» EXERCISE OBJECTIVE
What is needed is an exact copy of the lines in the listing below, from the one with "(553, 434) = (412, 349): none -> red eraser" up to and including the one with "(733, 189) = (658, 217): none -> orange clock", with no other lines.

» DATA EXTRACT
━━━
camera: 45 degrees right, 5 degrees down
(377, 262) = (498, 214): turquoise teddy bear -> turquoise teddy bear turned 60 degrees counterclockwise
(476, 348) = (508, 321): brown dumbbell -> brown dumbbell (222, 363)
━━━
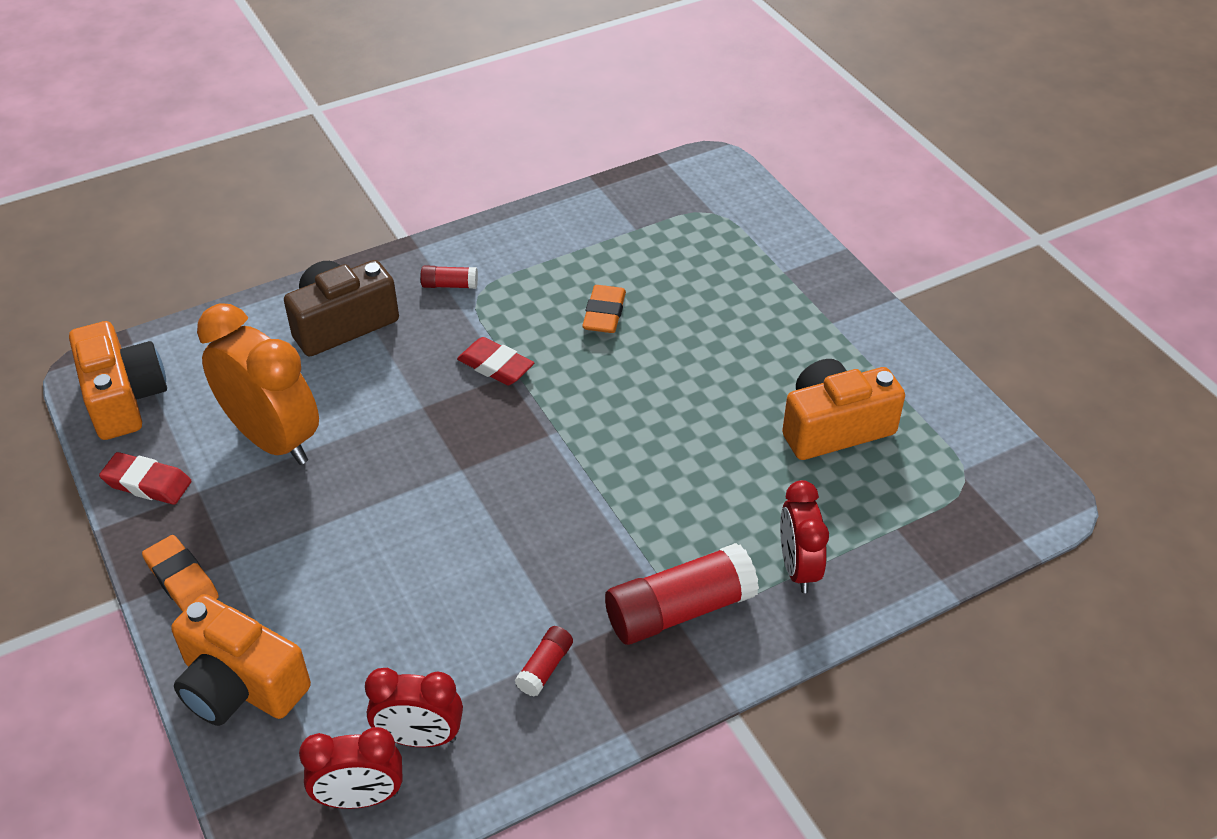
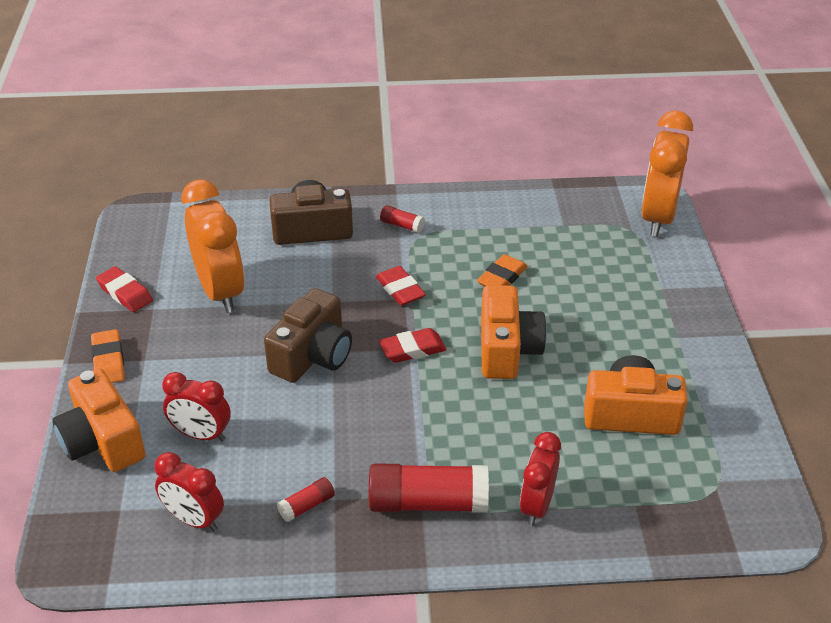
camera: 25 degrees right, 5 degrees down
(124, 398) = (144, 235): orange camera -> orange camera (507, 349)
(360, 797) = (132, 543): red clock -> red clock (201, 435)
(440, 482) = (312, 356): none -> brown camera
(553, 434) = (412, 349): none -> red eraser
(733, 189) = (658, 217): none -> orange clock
━━━
» TASK RESULT
(553, 434) = (412, 349): none -> red eraser
(733, 189) = (658, 217): none -> orange clock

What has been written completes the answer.